# Exercise details
Instruction for the entries below: return the part that opens with the line containing "<423,132,32,47> to <177,193,40,47>" and closes with the line containing "<269,255,113,93> to <479,214,87,72>", exactly, and no pictures.

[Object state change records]
┏━━

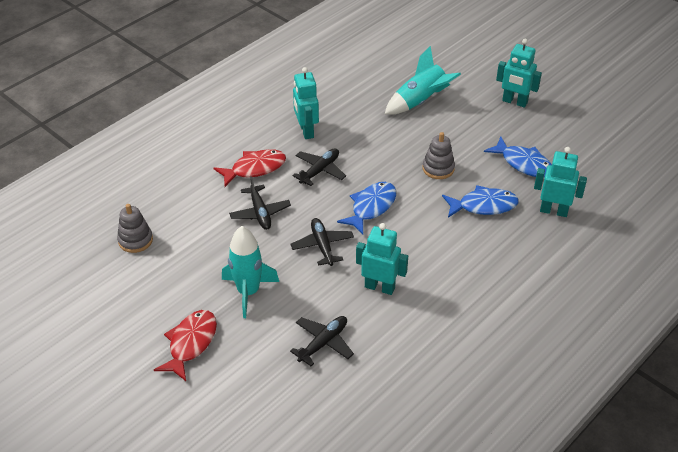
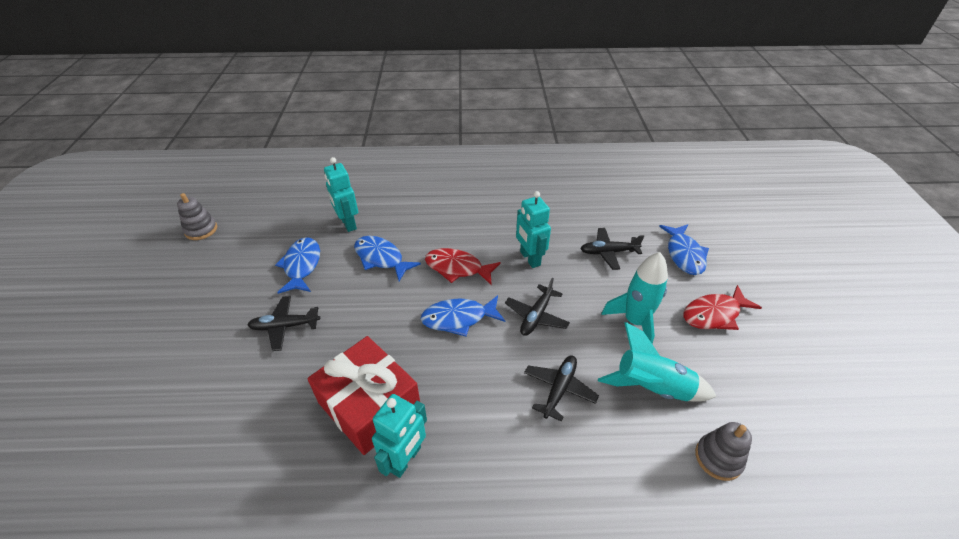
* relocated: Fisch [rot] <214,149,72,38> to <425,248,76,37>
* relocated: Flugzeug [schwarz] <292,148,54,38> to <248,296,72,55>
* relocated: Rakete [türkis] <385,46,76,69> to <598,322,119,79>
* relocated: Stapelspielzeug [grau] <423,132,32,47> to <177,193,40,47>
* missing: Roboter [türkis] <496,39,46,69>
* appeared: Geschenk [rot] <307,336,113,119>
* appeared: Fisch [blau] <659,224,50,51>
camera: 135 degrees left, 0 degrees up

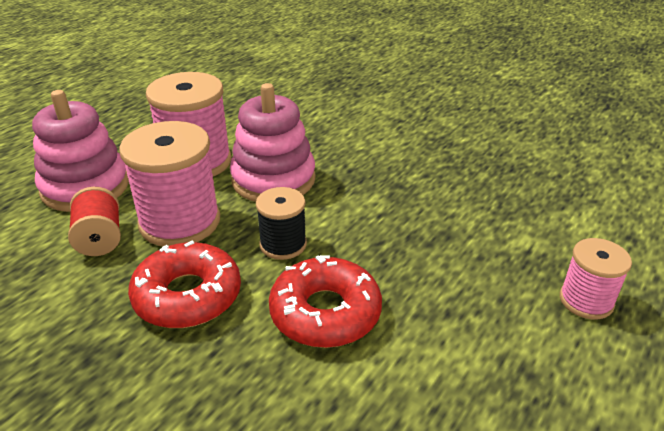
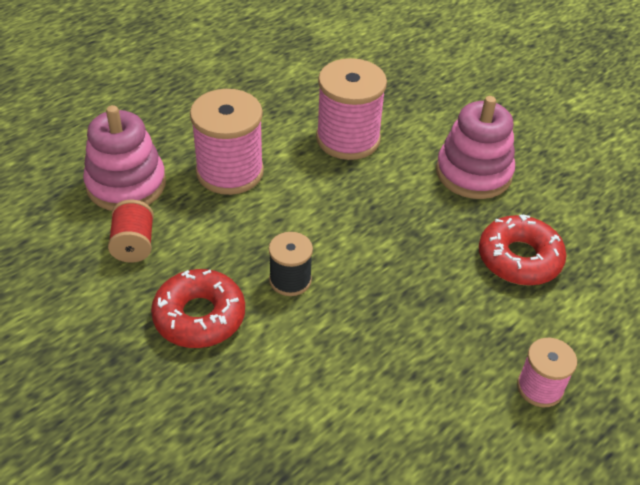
* relocated: Garnrolle [rosa] <119,121,101,125> to <316,58,71,102>
* relocated: Stapelspielzeug [rosa] <230,83,86,119> to <436,96,79,103>
* relocated: Donut [rot] <269,255,113,93> to <479,214,87,72>
camera: 10 degrees right, 10 degrees up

┗━━

# Reply to the exercise
* relocated: Stapelspielzeug [grau] <423,132,32,47> to <177,193,40,47>
* missing: Roboter [türkis] <496,39,46,69>
* appeared: Geschenk [rot] <307,336,113,119>
* appeared: Fisch [blau] <659,224,50,51>
camera: 135 degrees left, 0 degrees up

* relocated: Garnrolle [rosa] <119,121,101,125> to <316,58,71,102>
* relocated: Stapelspielzeug [rosa] <230,83,86,119> to <436,96,79,103>
* relocated: Donut [rot] <269,255,113,93> to <479,214,87,72>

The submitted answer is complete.